**TASK PROMPT**
From the entries below, return exactly the lines beginning at the one that contains "World Clock: [149,139,361,277]" and ending at the one that contains "Eastern: [282,385,314,412] ->", both of them included, and only those lines.

**DATA FOR ANALYSIS**
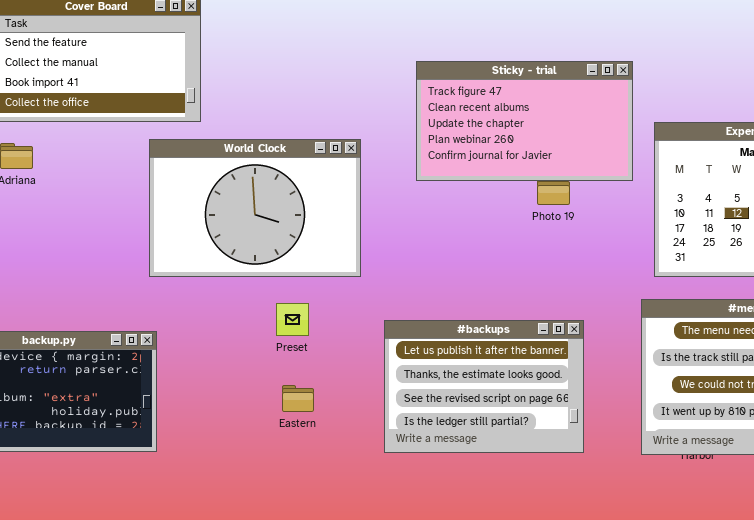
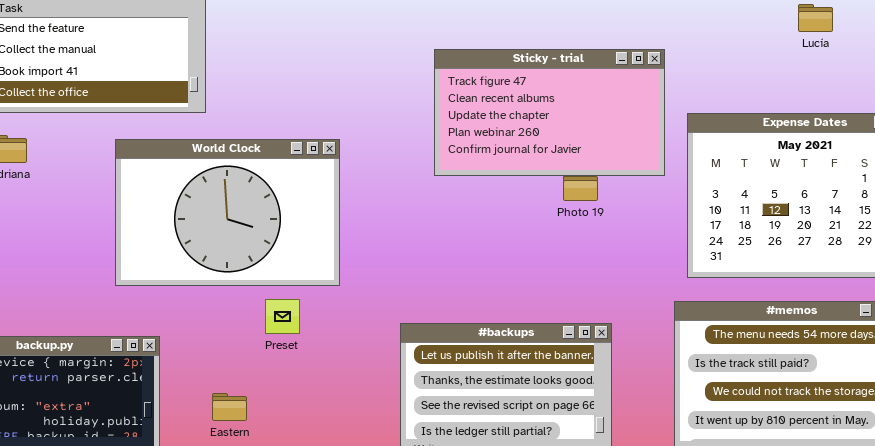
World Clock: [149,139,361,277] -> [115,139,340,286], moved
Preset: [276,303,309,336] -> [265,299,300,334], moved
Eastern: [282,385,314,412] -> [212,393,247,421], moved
---
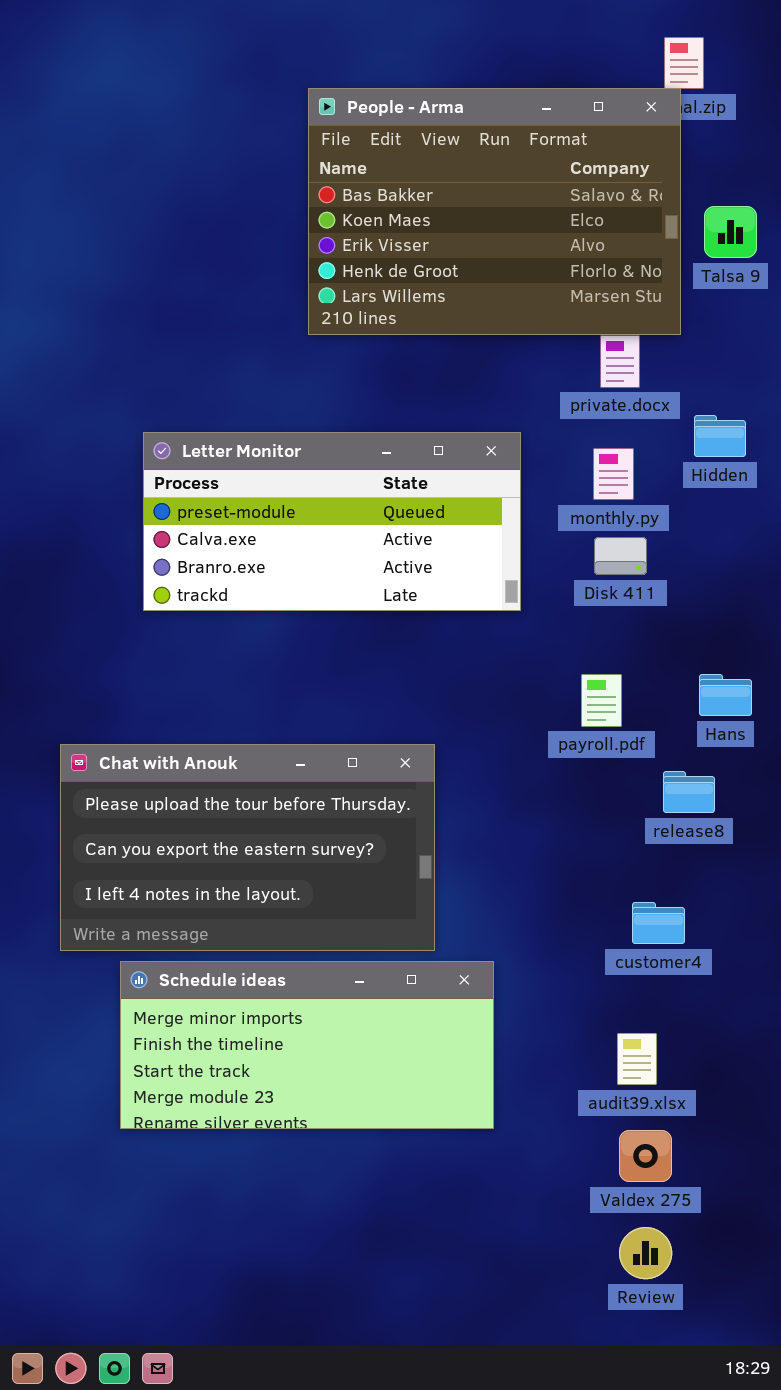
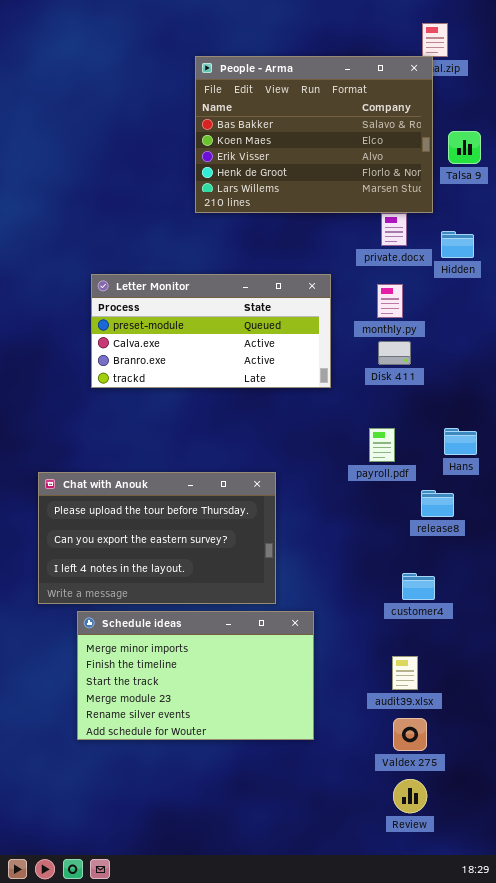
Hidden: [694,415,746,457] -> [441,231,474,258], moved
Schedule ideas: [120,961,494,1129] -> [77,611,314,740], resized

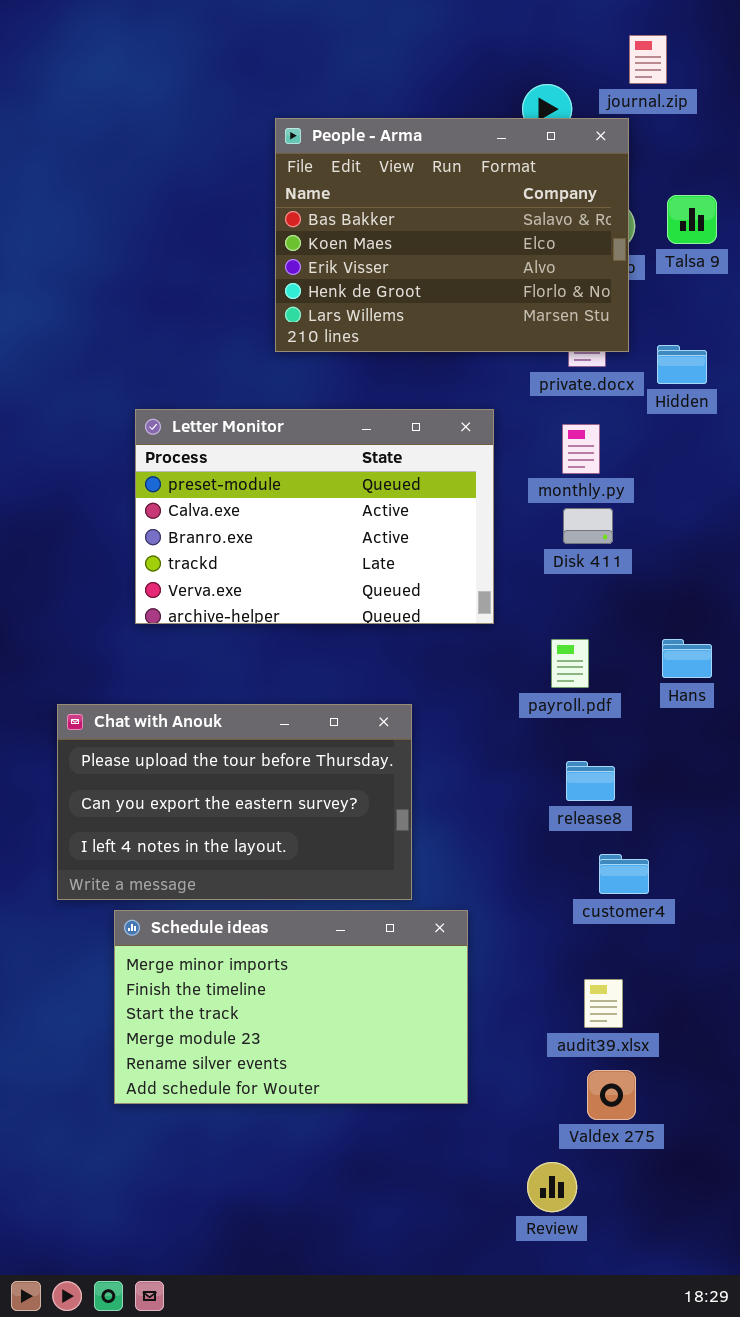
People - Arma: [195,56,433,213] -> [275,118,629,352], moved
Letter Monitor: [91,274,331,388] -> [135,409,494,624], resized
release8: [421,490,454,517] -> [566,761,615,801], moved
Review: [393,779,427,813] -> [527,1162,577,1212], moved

**ANSWER SECTION**
World Clock: [149,139,361,277] -> [115,139,340,286], moved
Preset: [276,303,309,336] -> [265,299,300,334], moved
Eastern: [282,385,314,412] -> [212,393,247,421], moved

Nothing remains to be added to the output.